Your instructions:
Copy out the listing in full, exactly as written, but not its pictures.

Data:

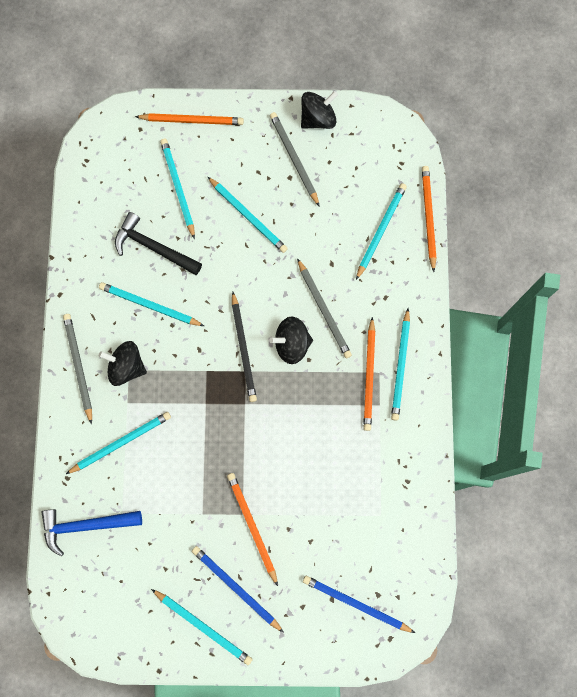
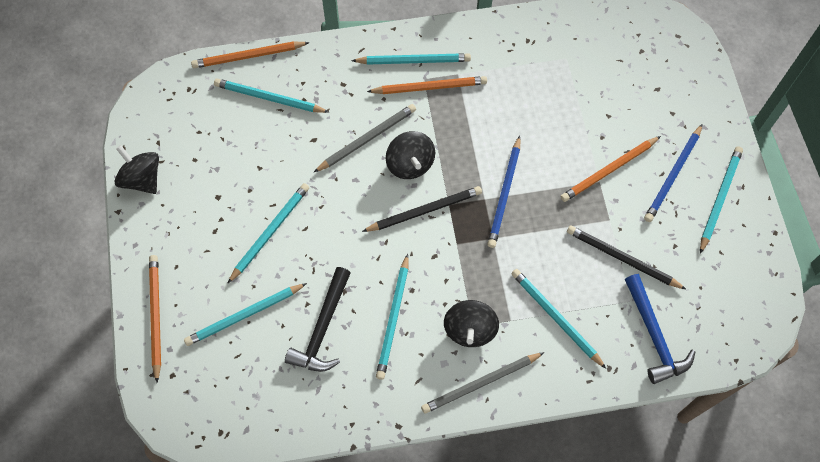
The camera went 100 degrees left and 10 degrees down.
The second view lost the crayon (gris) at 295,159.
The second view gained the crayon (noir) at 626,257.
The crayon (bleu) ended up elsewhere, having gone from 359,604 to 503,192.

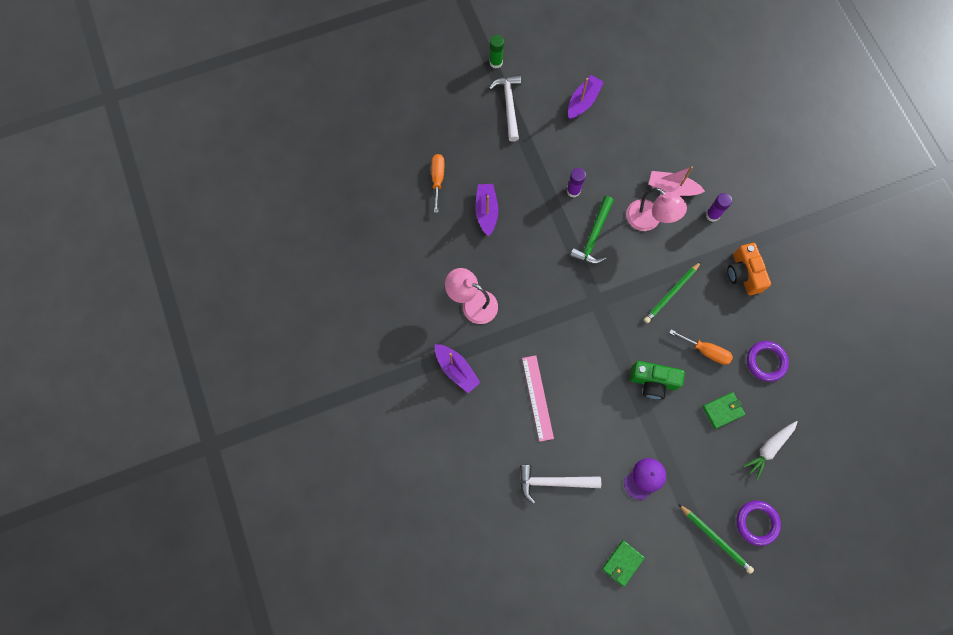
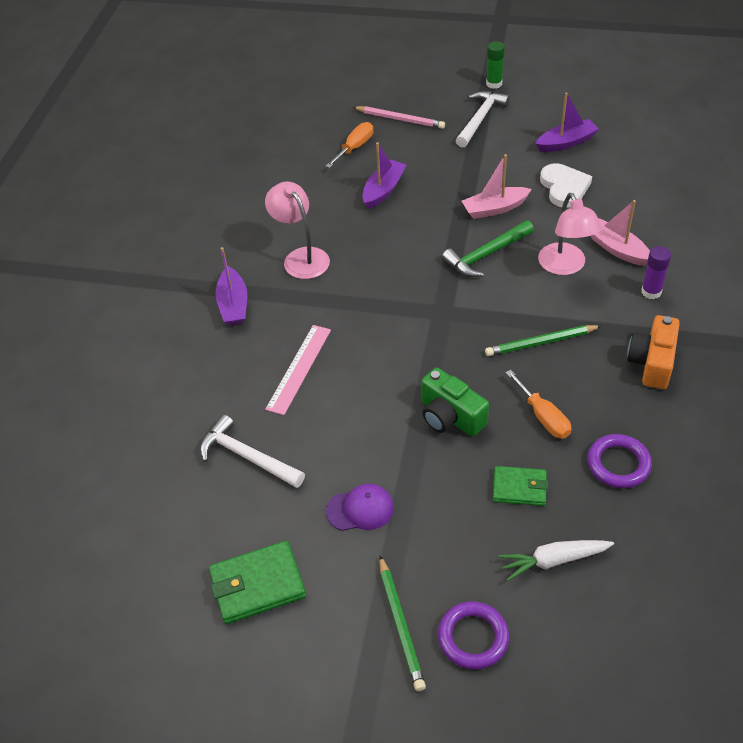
The camera went 35 degrees right and 25 degrees down.
The second view gained the crayon (rose) at 399,117.
The second view gained the cœur (blanc) at 566,185.
Where the bâton de colle (violet) stood at 576,183, the bateau (rose) came to stand at 497,186.
The size of the portefeuille (vert) at 623,563 changed by a factor of 1.53.

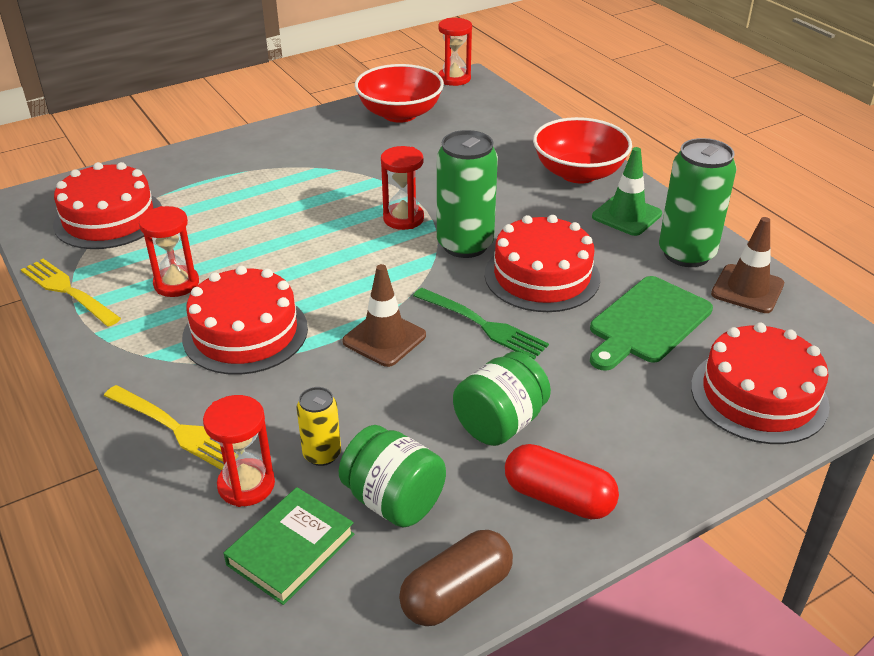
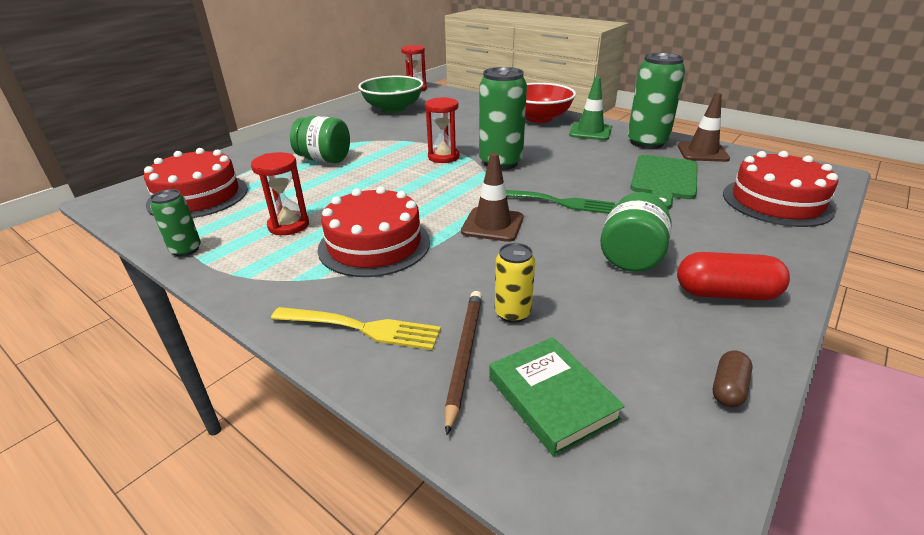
The camera went 20 degrees left and 5 degrees down.
The second view lost the gâteau (rouge) at 542,263.
The bocal (vert) ended up elsewhere, having gone from 392,476 to 320,139.
Where the fourchette (jaune) stood at 71,293, the canette (vert) came to stand at 175,223.
Where the sablier (rouge) stood at 239,451, the crayon (marron) came to stand at 463,363.
What was the bol (rouge) at 399,93 turned into the bol (vert) at 390,94.
The livre (vert) at 289,546 ended up facing another way, 45 degrees counterclockwise from before.
The size of the gélule (marron) at 456,578 changed by a factor of 0.55.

Answer below:
The camera went 100 degrees left and 10 degrees down.
The second view lost the crayon (gris) at 295,159.
The second view gained the crayon (noir) at 626,257.
The crayon (bleu) ended up elsewhere, having gone from 359,604 to 503,192.

The camera went 35 degrees right and 25 degrees down.
The second view gained the crayon (rose) at 399,117.
The second view gained the cœur (blanc) at 566,185.
Where the bâton de colle (violet) stood at 576,183, the bateau (rose) came to stand at 497,186.
The size of the portefeuille (vert) at 623,563 changed by a factor of 1.53.

The camera went 20 degrees left and 5 degrees down.
The second view lost the gâteau (rouge) at 542,263.
The bocal (vert) ended up elsewhere, having gone from 392,476 to 320,139.
Where the fourchette (jaune) stood at 71,293, the canette (vert) came to stand at 175,223.
Where the sablier (rouge) stood at 239,451, the crayon (marron) came to stand at 463,363.
What was the bol (rouge) at 399,93 turned into the bol (vert) at 390,94.
The livre (vert) at 289,546 ended up facing another way, 45 degrees counterclockwise from before.
The size of the gélule (marron) at 456,578 changed by a factor of 0.55.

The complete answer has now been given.